WHAT THE EXERCISE ASKS ::
Omitting the images, transcribe the records below exactly as they stand.

····················

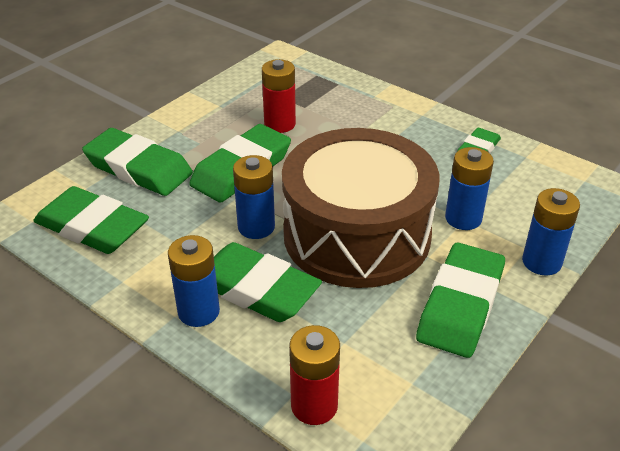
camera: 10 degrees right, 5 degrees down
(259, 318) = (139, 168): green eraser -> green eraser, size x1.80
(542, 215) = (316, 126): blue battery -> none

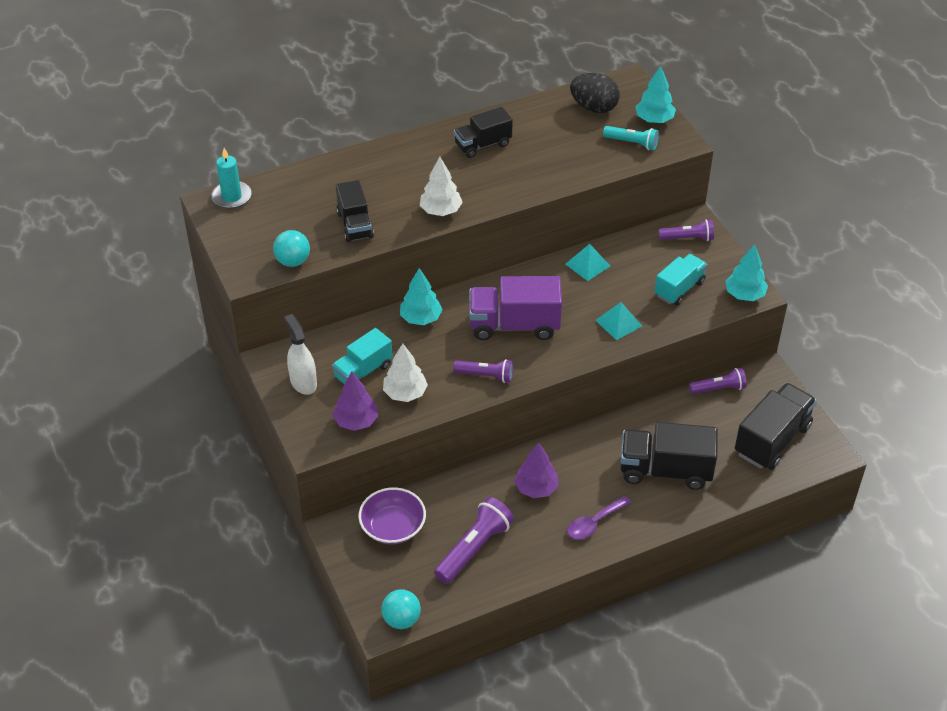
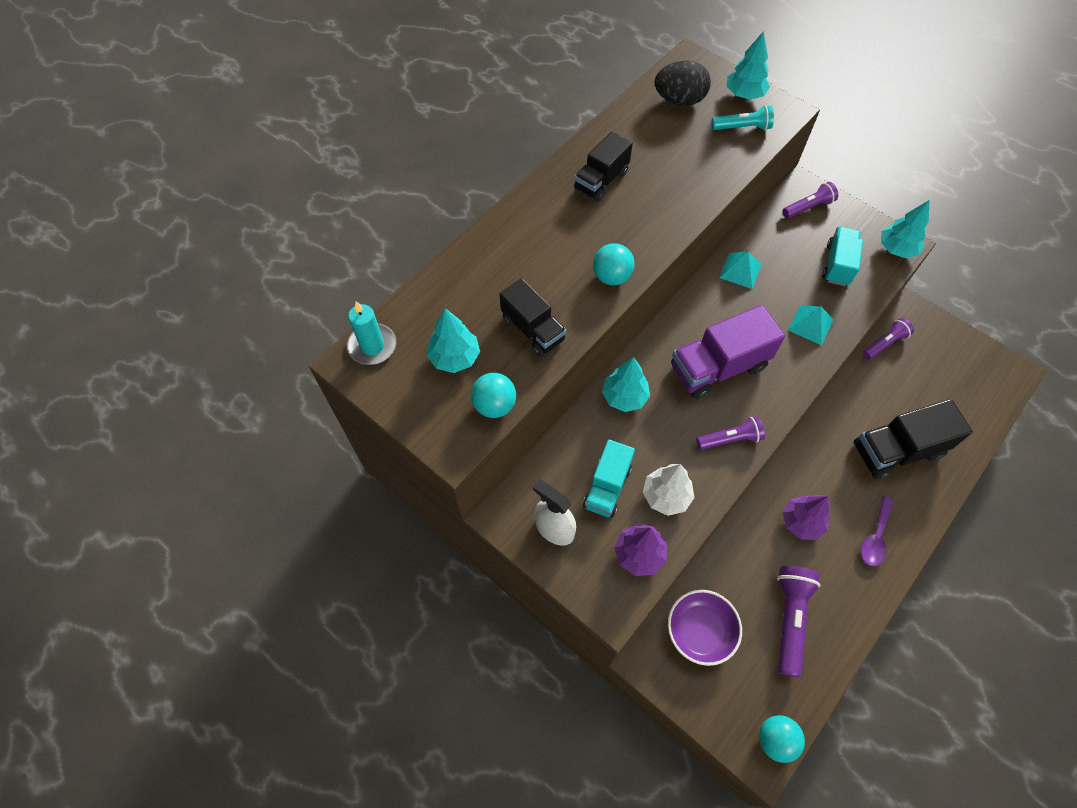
camera: 25 degrees left, 15 degrees up
(285, 223) = (454, 357): none -> turquoise tree
(441, 211) = (611, 276): white tree -> turquoise ball
(772, 440) = (960, 378): black truck -> none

····················

EXERCISE ANSWER ::
camera: 10 degrees right, 5 degrees down
(259, 318) = (139, 168): green eraser -> green eraser, size x1.80
(542, 215) = (316, 126): blue battery -> none

camera: 25 degrees left, 15 degrees up
(285, 223) = (454, 357): none -> turquoise tree
(441, 211) = (611, 276): white tree -> turquoise ball
(772, 440) = (960, 378): black truck -> none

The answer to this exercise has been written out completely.